**How to complete this task:** Omit the images, then print each record below exactly as it reads.

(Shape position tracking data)
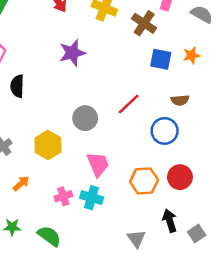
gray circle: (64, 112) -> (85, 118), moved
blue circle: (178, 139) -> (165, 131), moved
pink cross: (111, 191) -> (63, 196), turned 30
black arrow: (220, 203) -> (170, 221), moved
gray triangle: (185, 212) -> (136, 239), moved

**Response:**
gray circle: (64, 112) -> (85, 118), moved
blue circle: (178, 139) -> (165, 131), moved
pink cross: (111, 191) -> (63, 196), turned 30
black arrow: (220, 203) -> (170, 221), moved
gray triangle: (185, 212) -> (136, 239), moved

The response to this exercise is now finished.